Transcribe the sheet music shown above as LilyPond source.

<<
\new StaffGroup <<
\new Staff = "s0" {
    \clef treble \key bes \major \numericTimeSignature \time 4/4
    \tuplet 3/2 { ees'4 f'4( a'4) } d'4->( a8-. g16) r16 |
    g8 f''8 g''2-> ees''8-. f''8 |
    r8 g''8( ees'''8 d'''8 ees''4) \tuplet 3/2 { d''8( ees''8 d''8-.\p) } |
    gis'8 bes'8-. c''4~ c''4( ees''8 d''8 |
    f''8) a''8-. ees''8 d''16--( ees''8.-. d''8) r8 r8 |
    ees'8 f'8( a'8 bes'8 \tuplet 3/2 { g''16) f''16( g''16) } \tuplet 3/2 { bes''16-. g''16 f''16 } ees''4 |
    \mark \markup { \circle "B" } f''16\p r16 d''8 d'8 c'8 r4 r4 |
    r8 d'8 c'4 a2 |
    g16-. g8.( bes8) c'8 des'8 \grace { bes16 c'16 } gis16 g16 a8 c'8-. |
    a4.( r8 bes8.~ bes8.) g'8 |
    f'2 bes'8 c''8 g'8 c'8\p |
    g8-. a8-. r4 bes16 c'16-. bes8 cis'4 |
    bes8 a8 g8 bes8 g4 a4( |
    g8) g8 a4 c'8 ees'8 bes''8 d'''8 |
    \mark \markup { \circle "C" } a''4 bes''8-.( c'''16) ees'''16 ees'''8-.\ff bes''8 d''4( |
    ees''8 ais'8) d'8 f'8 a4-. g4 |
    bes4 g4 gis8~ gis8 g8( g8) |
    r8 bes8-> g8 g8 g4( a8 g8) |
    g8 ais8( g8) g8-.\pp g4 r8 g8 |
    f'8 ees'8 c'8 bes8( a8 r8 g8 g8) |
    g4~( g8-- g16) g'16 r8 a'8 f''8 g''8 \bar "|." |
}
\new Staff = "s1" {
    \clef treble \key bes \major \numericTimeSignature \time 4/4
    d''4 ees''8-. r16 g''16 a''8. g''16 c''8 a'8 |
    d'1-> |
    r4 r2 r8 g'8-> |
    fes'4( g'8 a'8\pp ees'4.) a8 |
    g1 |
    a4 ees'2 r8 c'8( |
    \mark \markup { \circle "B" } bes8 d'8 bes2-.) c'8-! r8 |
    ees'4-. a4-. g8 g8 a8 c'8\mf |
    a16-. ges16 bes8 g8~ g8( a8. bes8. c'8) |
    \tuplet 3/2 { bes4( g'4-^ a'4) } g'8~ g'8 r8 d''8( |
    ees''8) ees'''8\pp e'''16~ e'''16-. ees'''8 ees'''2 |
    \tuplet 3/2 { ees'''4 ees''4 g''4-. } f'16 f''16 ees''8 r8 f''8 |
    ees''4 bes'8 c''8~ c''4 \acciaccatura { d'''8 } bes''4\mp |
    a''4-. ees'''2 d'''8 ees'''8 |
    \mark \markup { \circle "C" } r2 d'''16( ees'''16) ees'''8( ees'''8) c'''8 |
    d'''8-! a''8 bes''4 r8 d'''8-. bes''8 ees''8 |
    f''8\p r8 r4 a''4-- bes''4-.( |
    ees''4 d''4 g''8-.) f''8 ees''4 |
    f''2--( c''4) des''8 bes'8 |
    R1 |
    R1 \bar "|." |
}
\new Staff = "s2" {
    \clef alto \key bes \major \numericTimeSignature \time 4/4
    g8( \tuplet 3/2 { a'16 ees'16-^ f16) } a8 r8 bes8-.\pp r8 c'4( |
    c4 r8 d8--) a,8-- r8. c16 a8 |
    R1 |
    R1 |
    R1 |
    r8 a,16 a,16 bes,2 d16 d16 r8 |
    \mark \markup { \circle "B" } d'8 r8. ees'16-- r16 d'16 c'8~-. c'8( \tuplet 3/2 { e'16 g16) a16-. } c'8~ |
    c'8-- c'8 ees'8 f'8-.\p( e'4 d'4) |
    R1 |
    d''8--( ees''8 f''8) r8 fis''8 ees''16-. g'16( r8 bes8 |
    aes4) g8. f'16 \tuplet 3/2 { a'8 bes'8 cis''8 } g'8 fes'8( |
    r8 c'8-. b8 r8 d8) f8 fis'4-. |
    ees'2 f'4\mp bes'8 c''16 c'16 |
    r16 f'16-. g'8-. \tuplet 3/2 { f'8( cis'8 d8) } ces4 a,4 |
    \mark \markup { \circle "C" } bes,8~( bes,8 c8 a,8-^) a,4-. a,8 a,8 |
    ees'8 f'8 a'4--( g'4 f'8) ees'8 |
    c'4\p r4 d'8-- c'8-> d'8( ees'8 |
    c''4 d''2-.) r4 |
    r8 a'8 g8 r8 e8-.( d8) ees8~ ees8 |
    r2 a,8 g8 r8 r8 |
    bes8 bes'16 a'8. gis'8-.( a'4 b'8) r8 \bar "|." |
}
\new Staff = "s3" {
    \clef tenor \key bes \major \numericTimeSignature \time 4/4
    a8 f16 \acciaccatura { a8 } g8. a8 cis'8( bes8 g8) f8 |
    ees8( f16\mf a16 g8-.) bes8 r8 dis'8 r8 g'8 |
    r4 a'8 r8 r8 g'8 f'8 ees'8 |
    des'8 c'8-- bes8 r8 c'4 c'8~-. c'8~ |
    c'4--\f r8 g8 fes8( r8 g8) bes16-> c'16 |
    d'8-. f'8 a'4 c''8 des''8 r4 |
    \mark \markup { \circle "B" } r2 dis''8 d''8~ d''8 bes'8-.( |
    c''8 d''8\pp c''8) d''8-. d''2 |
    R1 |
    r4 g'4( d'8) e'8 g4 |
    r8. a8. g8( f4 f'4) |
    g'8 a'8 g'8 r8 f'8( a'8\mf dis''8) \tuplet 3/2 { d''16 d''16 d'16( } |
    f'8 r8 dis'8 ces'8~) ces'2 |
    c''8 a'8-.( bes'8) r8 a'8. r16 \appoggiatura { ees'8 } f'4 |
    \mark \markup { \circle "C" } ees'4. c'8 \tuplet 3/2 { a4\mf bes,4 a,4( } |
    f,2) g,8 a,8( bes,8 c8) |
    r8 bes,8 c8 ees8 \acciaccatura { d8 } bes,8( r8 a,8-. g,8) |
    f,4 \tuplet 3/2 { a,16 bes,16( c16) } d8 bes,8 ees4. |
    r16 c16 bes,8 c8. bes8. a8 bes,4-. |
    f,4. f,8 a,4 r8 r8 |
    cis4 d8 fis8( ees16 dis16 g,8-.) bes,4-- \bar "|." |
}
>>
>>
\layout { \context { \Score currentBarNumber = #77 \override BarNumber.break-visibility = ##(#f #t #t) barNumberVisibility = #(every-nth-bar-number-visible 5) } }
· · · · ·
### WRITTEN EXERCISE
Find every line that contains the word "acciaccatura", and copy each one. Match the capitalization exactly.

### TASK ANSWER
    ees''4 bes'8 c''8~ c''4 \acciaccatura { d'''8 } bes''4\mp |
    a8 f16 \acciaccatura { a8 } g8. a8 cis'8( bes8 g8) f8 |
    r8 bes,8 c8 ees8 \acciaccatura { d8 } bes,8( r8 a,8-. g,8) |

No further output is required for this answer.